### YOUR INSTRUCTIONS
Would you retype exactly the lines below, starting with the one that has "RV103: 500k (5V, AGND, wiper" and going on through the one that has "U104 pin PA1: VIN -> none", with no pictures and nothing else?

### MATERIAL TO PROCESS
# # #

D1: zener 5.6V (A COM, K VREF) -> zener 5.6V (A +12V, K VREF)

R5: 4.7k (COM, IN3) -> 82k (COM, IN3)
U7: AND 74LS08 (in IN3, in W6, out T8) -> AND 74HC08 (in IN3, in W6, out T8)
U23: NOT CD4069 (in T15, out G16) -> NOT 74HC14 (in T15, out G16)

# # #

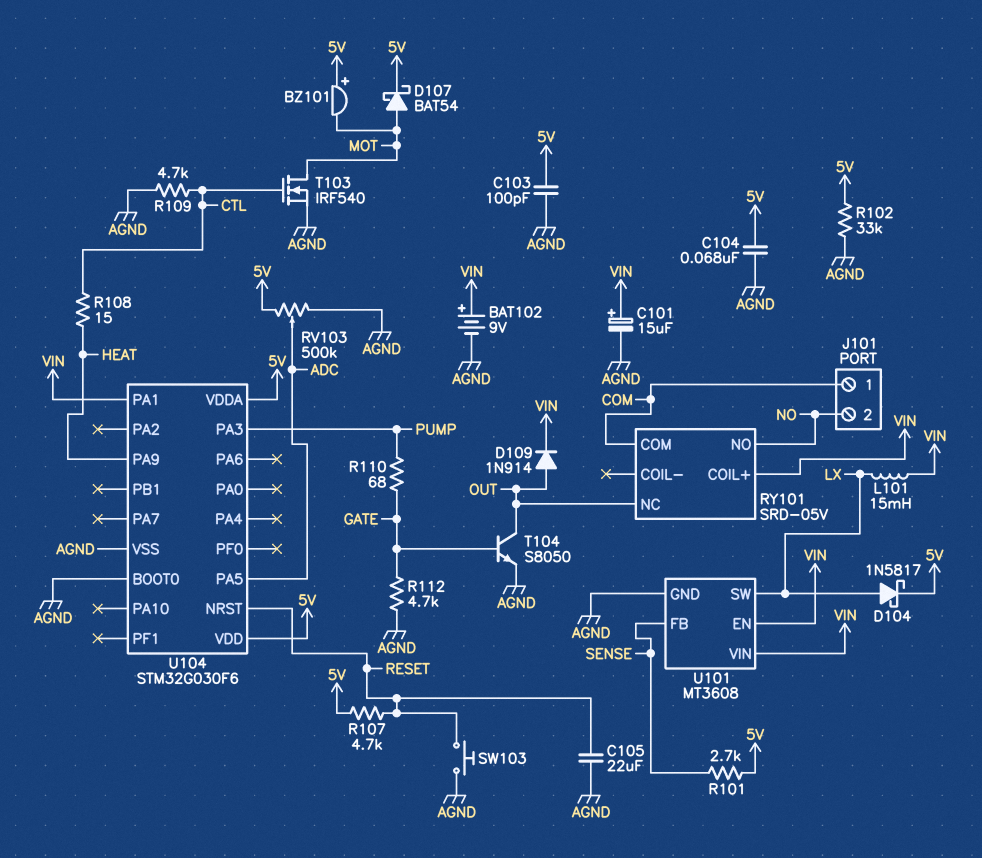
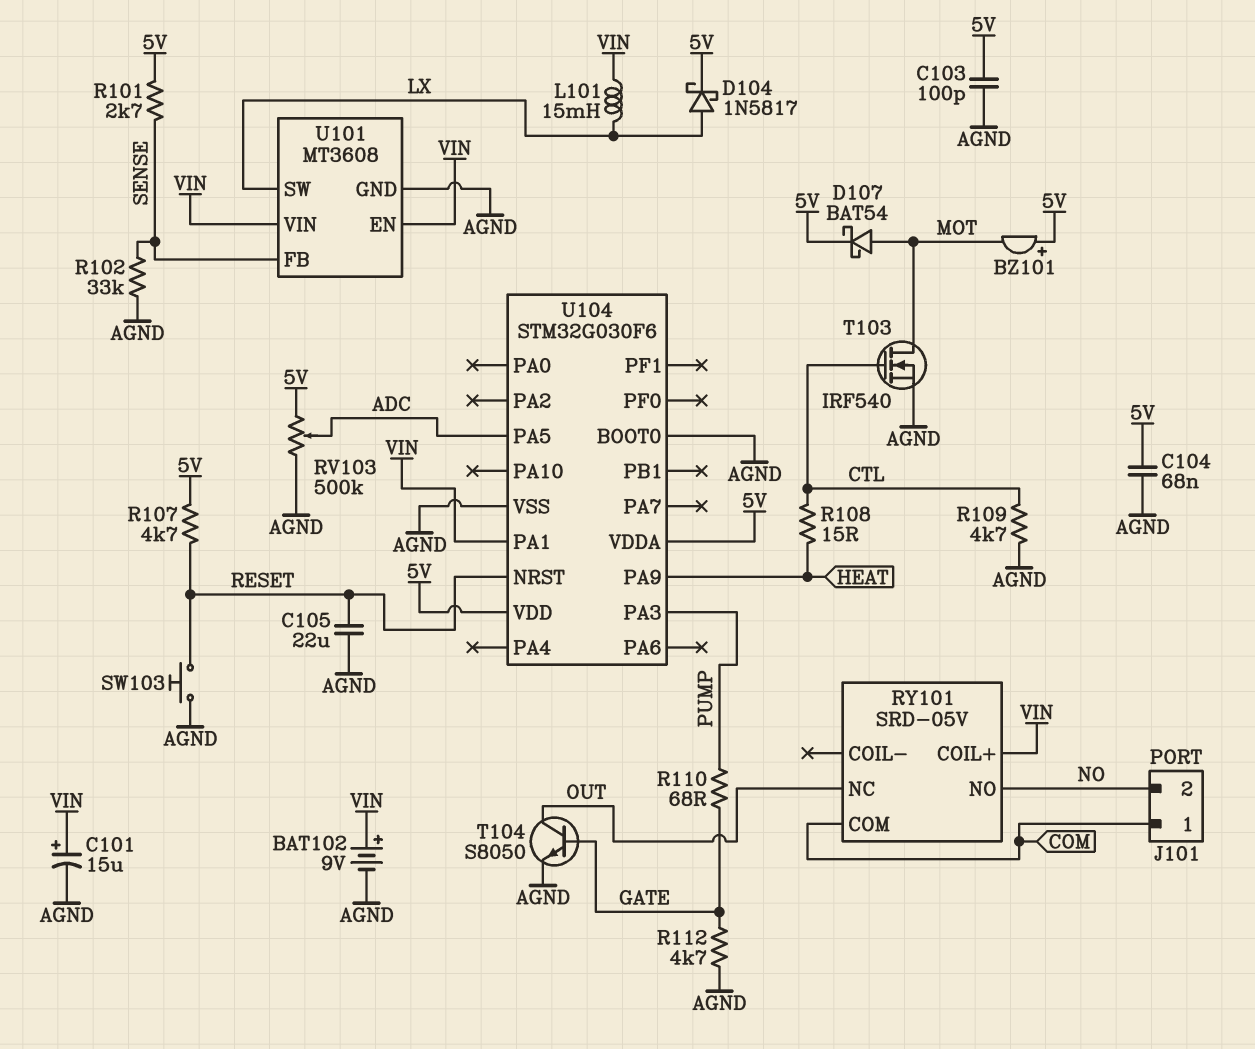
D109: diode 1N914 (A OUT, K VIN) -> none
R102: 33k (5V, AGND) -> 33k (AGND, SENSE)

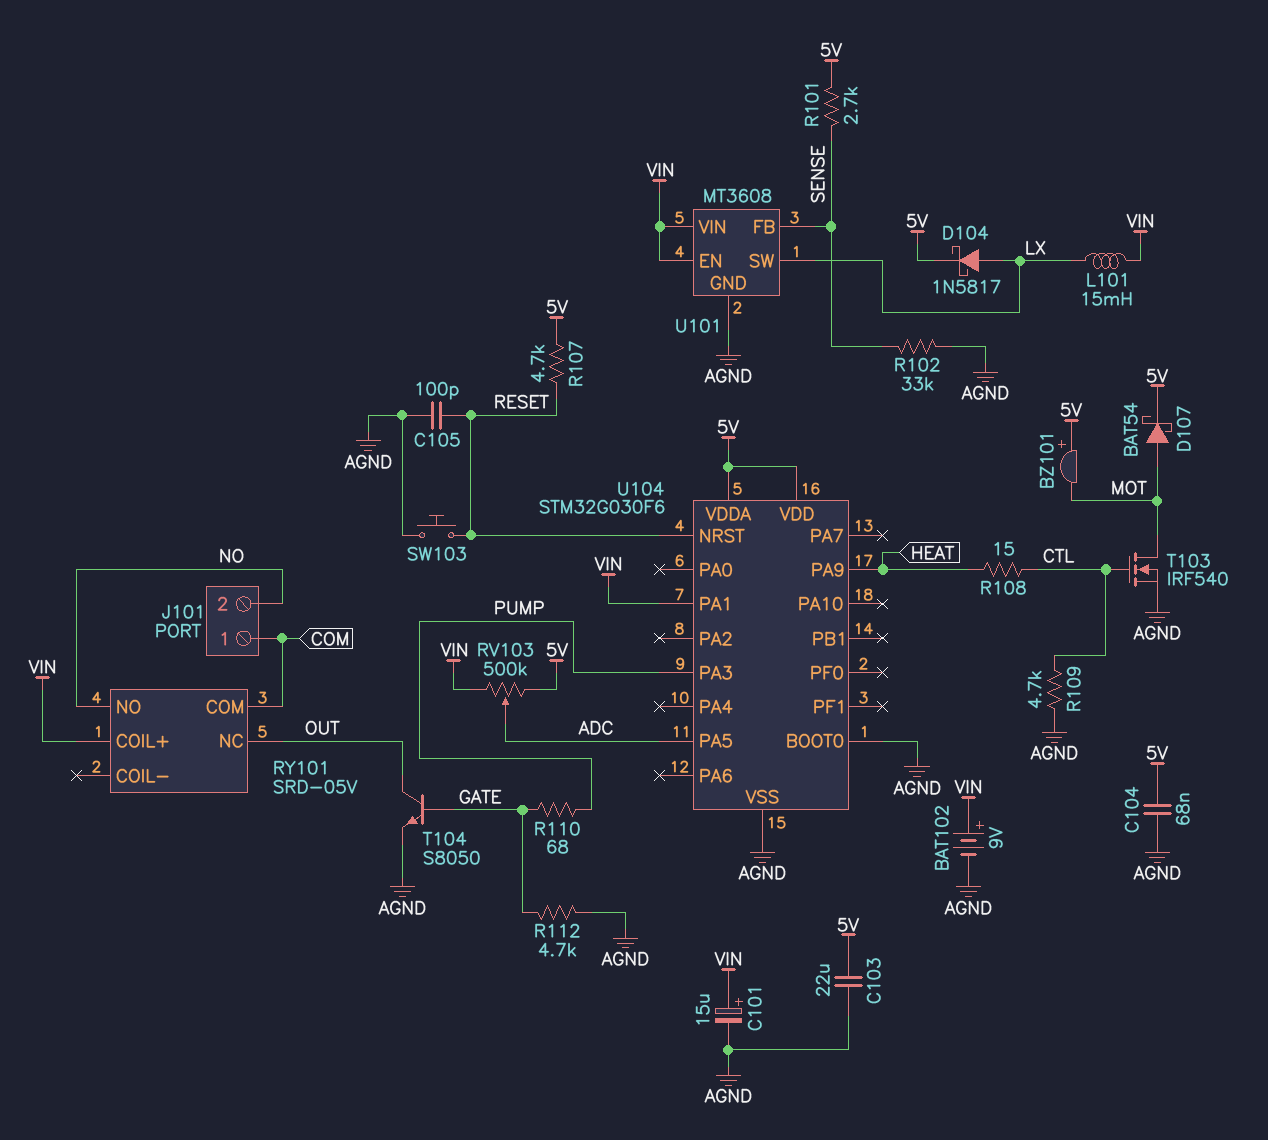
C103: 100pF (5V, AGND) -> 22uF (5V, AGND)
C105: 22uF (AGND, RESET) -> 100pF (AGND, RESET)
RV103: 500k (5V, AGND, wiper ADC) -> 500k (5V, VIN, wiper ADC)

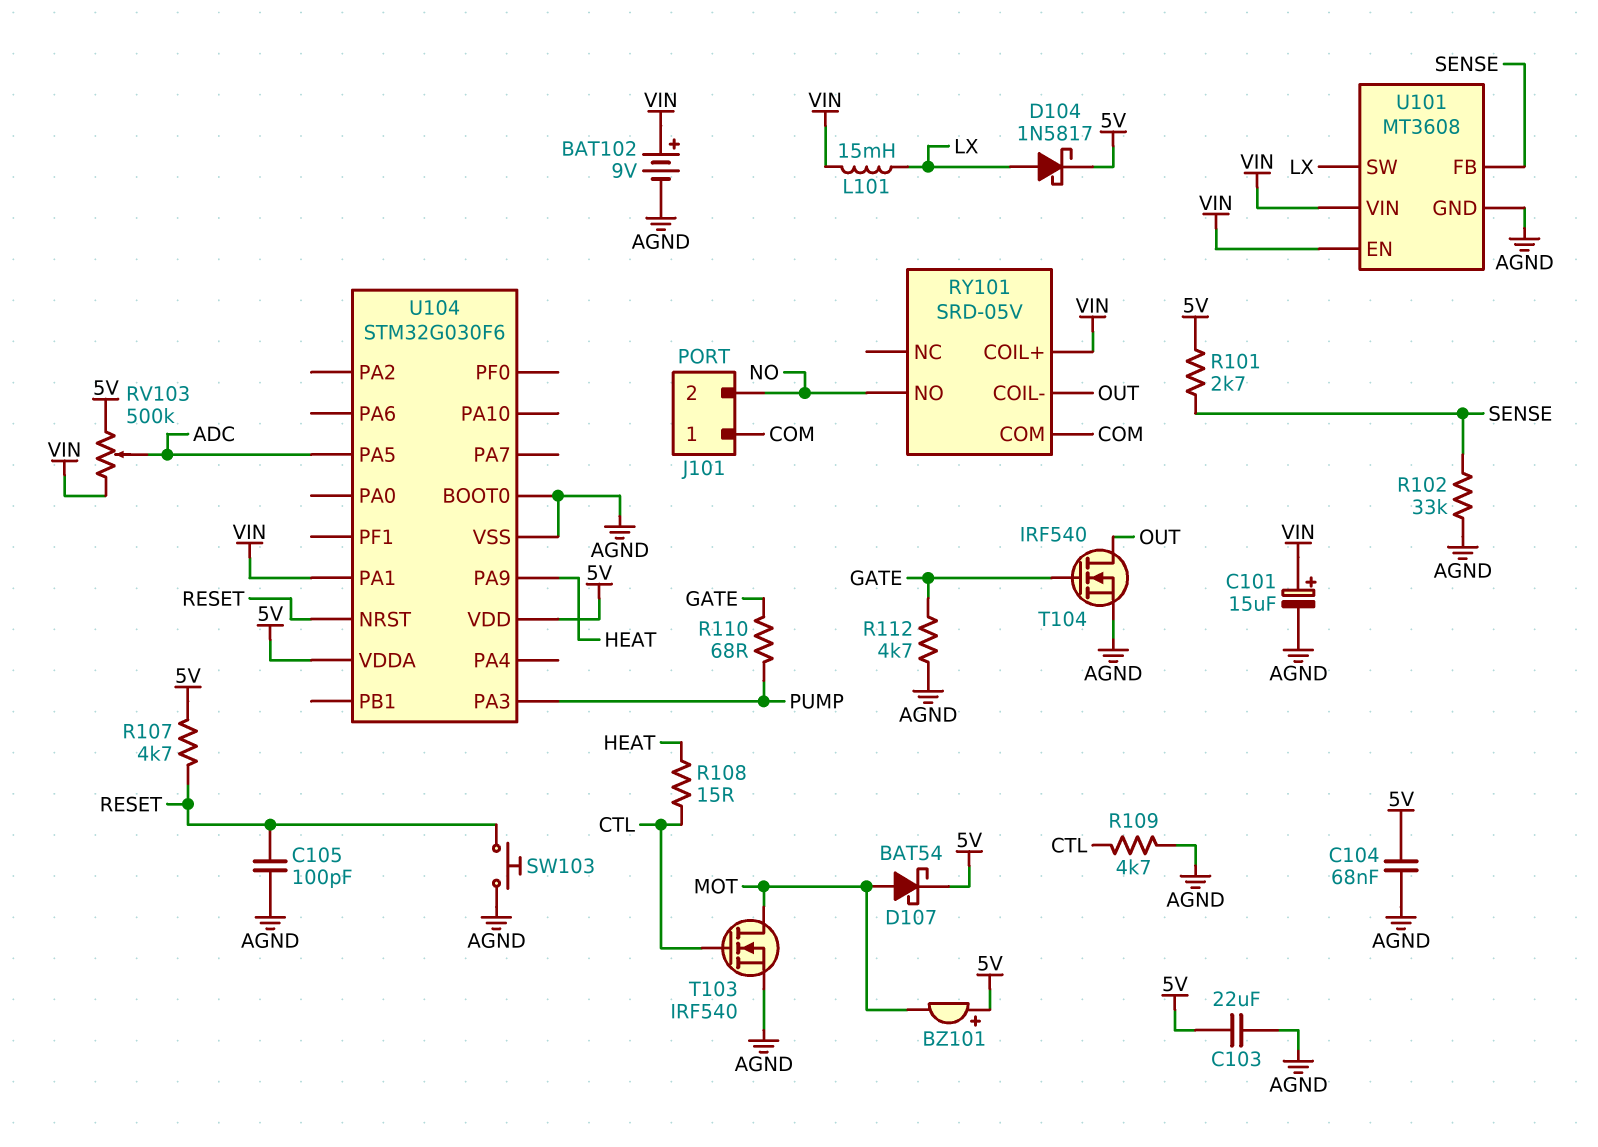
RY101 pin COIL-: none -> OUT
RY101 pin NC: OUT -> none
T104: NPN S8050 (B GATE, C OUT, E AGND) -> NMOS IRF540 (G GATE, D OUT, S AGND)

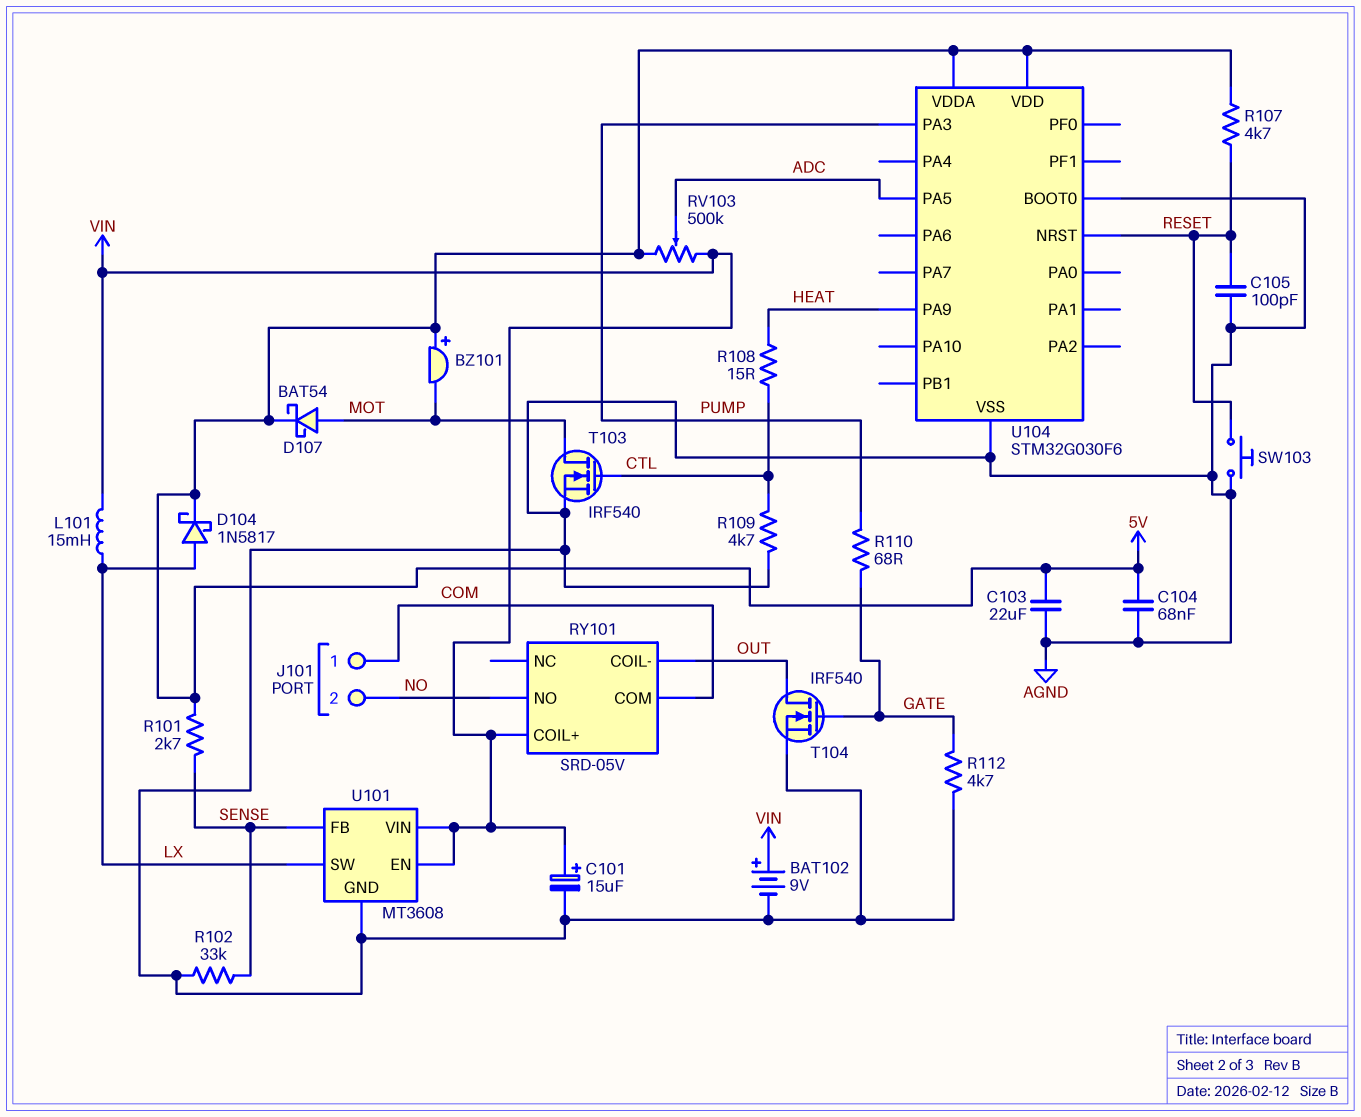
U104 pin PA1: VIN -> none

# # #

### ANSWER TO THE PROBLEM
RV103: 500k (5V, AGND, wiper ADC) -> 500k (5V, VIN, wiper ADC)

RY101 pin COIL-: none -> OUT
RY101 pin NC: OUT -> none
T104: NPN S8050 (B GATE, C OUT, E AGND) -> NMOS IRF540 (G GATE, D OUT, S AGND)

U104 pin PA1: VIN -> none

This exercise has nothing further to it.